Exercise requirements:
Look through the records below and collect all lines that hold the string "moved".

'''

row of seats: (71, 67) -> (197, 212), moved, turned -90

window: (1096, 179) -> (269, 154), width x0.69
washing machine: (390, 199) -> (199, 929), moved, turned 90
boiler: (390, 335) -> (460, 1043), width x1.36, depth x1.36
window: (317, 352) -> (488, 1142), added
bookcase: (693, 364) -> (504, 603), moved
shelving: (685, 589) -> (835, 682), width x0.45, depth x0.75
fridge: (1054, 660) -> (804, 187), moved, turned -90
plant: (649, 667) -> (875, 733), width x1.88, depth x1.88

'''

Solved problem:
row of seats: (71, 67) -> (197, 212), moved, turned -90
washing machine: (390, 199) -> (199, 929), moved, turned 90
bookcase: (693, 364) -> (504, 603), moved
fridge: (1054, 660) -> (804, 187), moved, turned -90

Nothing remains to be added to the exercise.